[Difference listings]

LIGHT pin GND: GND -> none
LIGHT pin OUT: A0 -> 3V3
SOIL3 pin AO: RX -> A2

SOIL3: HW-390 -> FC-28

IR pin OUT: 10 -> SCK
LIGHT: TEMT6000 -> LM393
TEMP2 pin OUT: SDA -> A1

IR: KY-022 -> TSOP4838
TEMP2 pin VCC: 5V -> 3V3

> _Task instructions_
Only the data above, repeated exactly, should make up the reply.

> _Completed exercise_
LIGHT pin GND: GND -> none
LIGHT pin OUT: A0 -> 3V3
SOIL3 pin AO: RX -> A2

SOIL3: HW-390 -> FC-28

IR pin OUT: 10 -> SCK
LIGHT: TEMT6000 -> LM393
TEMP2 pin OUT: SDA -> A1

IR: KY-022 -> TSOP4838
TEMP2 pin VCC: 5V -> 3V3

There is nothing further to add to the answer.